* _HOW TO COMPLETE THIS TASK_:
Restate all entries exactly. Skip the images.

(Scene difference descriptions)
--*--

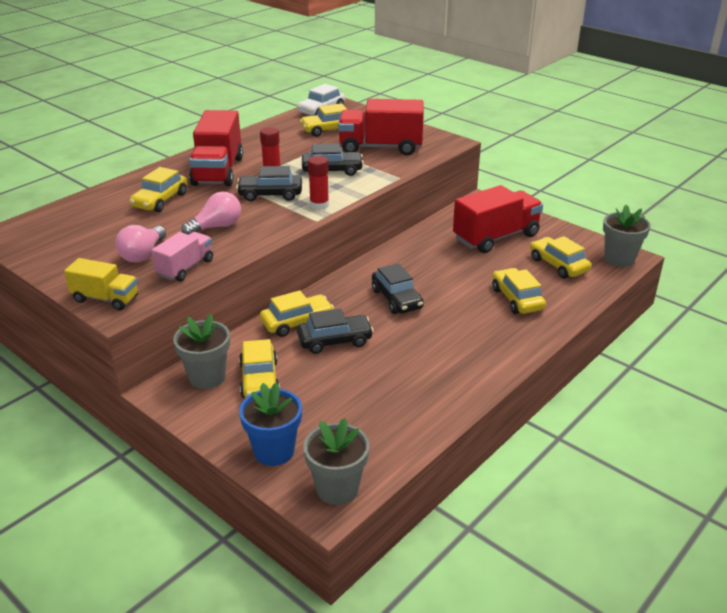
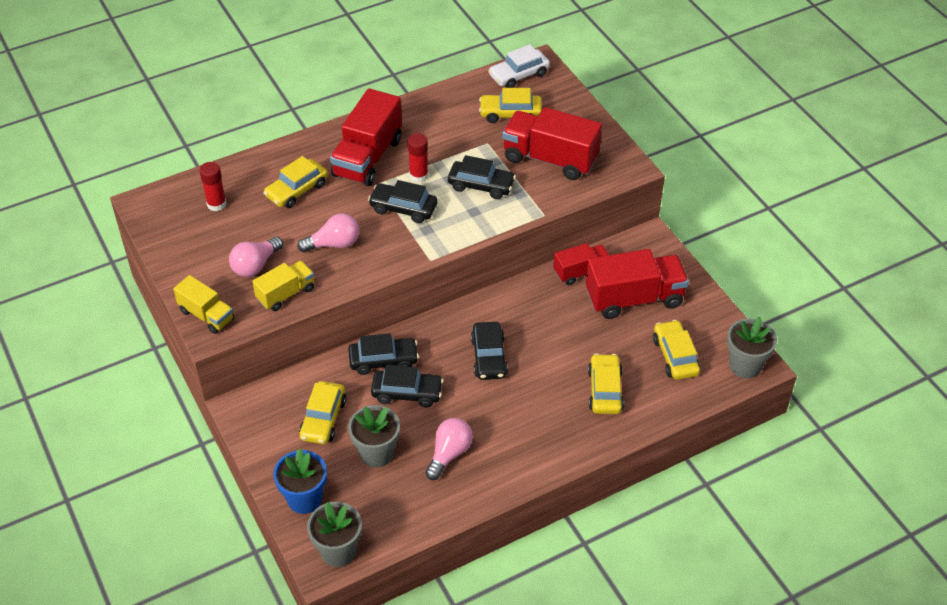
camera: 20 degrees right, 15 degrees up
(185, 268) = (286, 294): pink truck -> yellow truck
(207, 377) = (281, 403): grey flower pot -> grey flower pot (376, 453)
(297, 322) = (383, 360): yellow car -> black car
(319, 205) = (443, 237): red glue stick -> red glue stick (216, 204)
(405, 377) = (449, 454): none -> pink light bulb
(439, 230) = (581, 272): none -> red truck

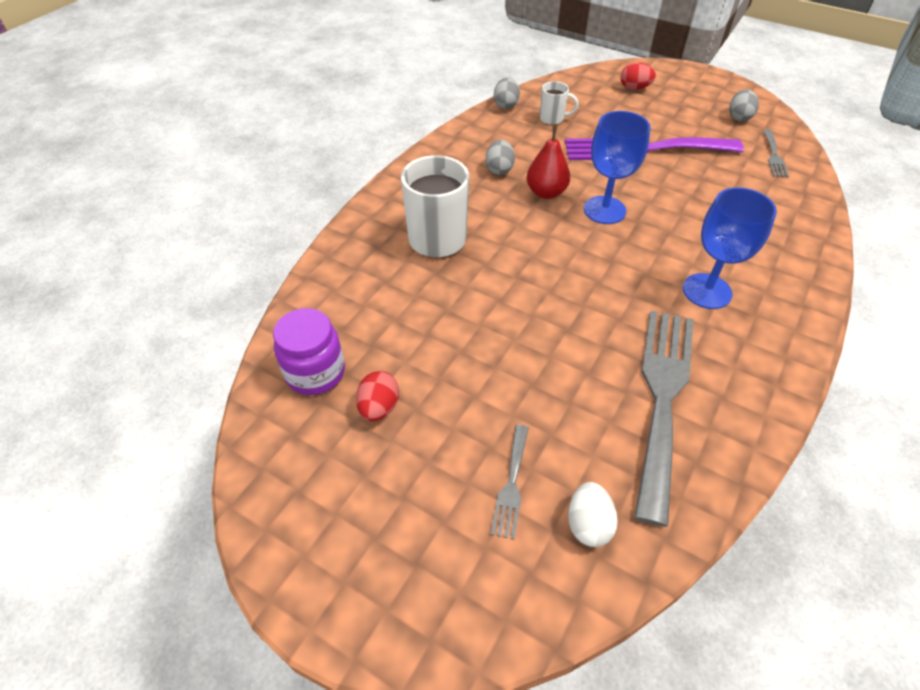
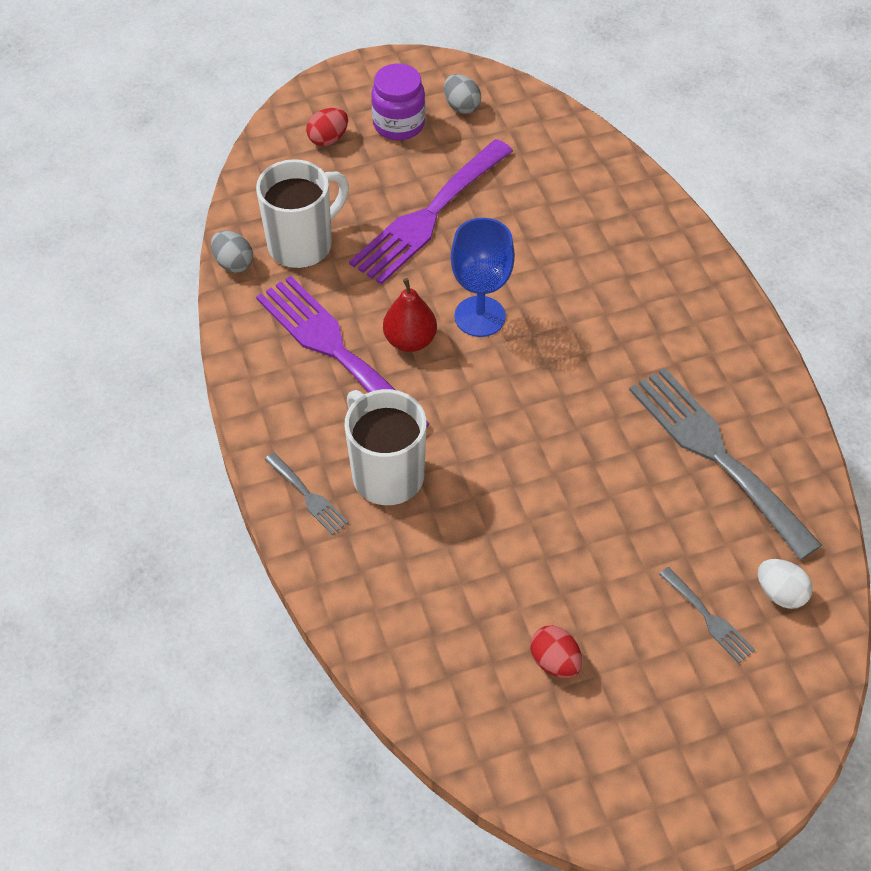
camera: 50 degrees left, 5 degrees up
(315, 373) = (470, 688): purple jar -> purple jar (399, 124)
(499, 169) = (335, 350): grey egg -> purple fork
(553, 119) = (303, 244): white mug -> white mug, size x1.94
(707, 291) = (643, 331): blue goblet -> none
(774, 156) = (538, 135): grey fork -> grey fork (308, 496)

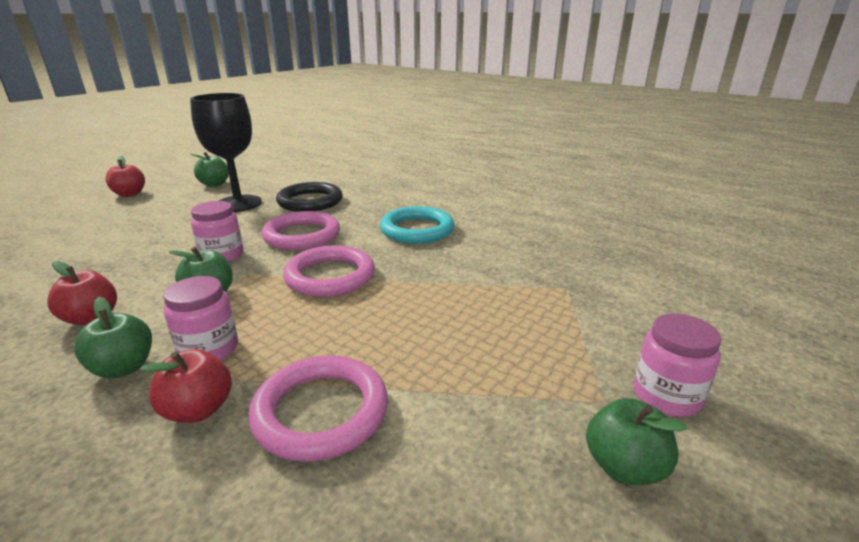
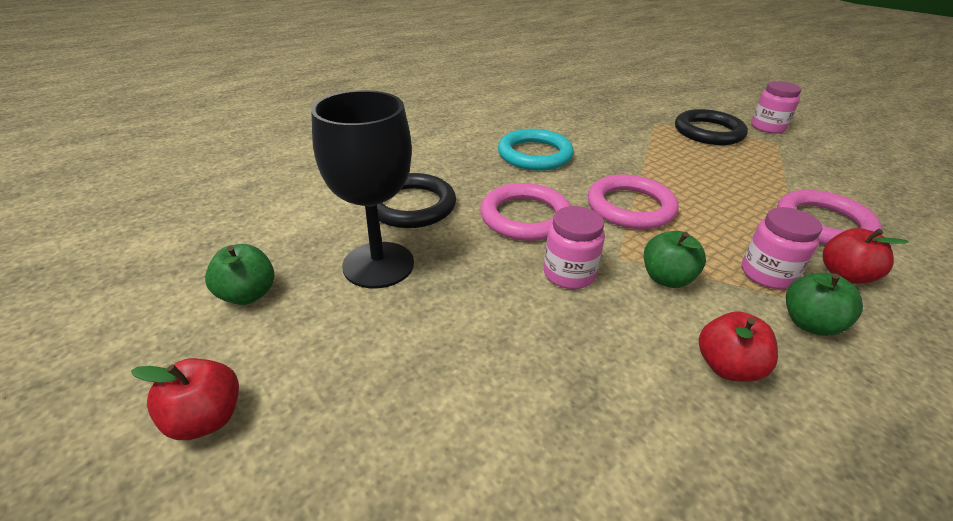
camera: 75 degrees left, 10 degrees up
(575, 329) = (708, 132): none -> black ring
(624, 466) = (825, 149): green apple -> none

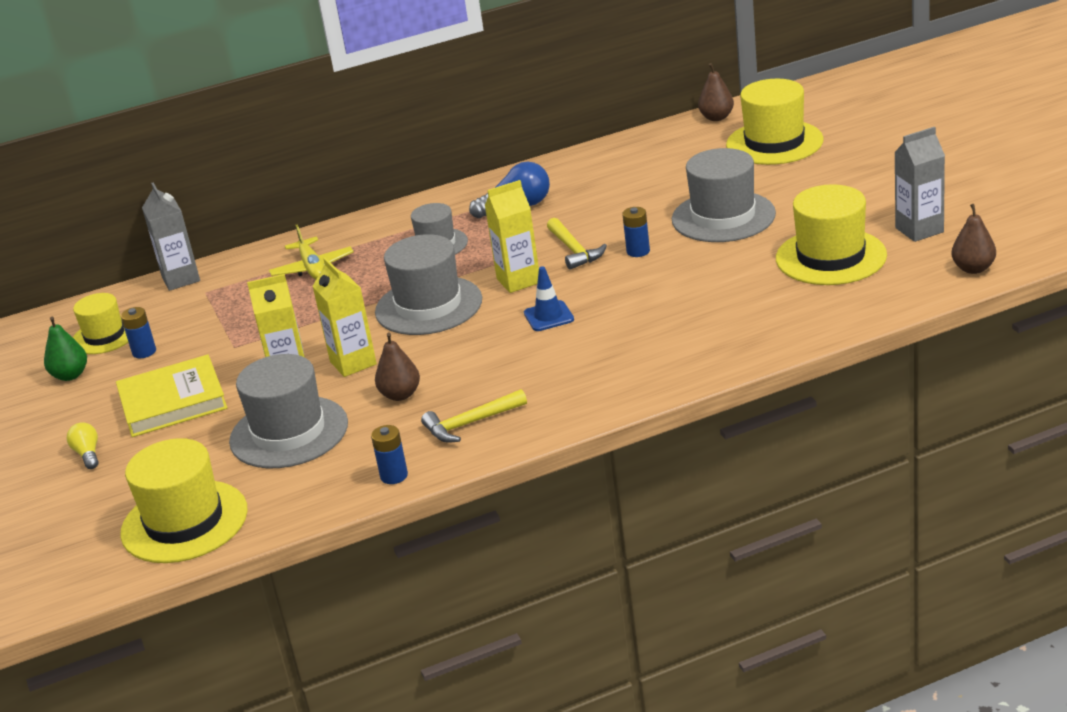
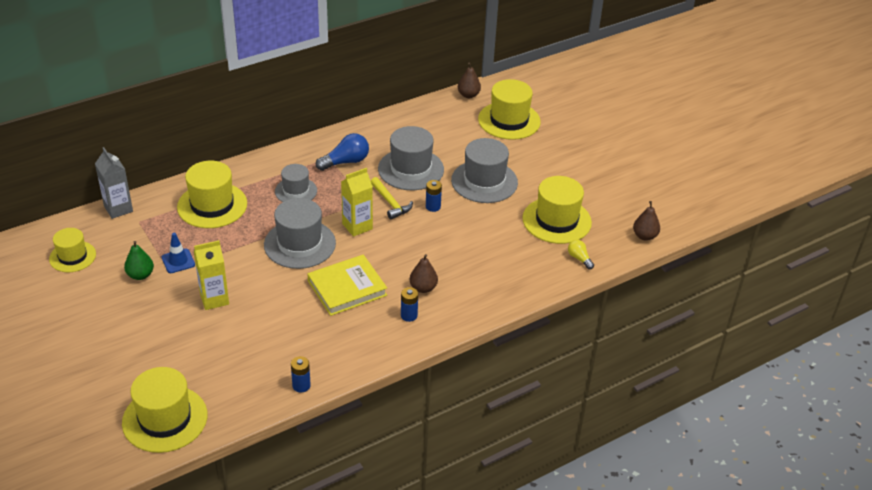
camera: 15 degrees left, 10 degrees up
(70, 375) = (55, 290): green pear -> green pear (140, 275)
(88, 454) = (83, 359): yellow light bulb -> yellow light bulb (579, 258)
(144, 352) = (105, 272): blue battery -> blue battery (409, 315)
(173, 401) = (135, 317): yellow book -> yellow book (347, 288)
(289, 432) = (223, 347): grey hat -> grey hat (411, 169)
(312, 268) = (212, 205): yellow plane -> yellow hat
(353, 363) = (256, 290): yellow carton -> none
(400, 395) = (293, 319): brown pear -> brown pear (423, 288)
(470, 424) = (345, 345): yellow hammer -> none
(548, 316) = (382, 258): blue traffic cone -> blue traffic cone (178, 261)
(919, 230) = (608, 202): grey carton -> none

--*--

* _THE ANSWER_:
camera: 20 degrees right, 15 degrees up
(185, 268) = (286, 294): pink truck -> yellow truck
(207, 377) = (281, 403): grey flower pot -> grey flower pot (376, 453)
(297, 322) = (383, 360): yellow car -> black car
(319, 205) = (443, 237): red glue stick -> red glue stick (216, 204)
(405, 377) = (449, 454): none -> pink light bulb
(439, 230) = (581, 272): none -> red truck

camera: 50 degrees left, 5 degrees up
(315, 373) = (470, 688): purple jar -> purple jar (399, 124)
(499, 169) = (335, 350): grey egg -> purple fork
(553, 119) = (303, 244): white mug -> white mug, size x1.94
(707, 291) = (643, 331): blue goblet -> none
(774, 156) = (538, 135): grey fork -> grey fork (308, 496)

camera: 75 degrees left, 10 degrees up
(575, 329) = (708, 132): none -> black ring
(624, 466) = (825, 149): green apple -> none

camera: 15 degrees left, 10 degrees up
(70, 375) = (55, 290): green pear -> green pear (140, 275)
(88, 454) = (83, 359): yellow light bulb -> yellow light bulb (579, 258)
(144, 352) = (105, 272): blue battery -> blue battery (409, 315)
(173, 401) = (135, 317): yellow book -> yellow book (347, 288)
(289, 432) = (223, 347): grey hat -> grey hat (411, 169)
(312, 268) = (212, 205): yellow plane -> yellow hat
(353, 363) = (256, 290): yellow carton -> none
(400, 395) = (293, 319): brown pear -> brown pear (423, 288)
(470, 424) = (345, 345): yellow hammer -> none
(548, 316) = (382, 258): blue traffic cone -> blue traffic cone (178, 261)
(919, 230) = (608, 202): grey carton -> none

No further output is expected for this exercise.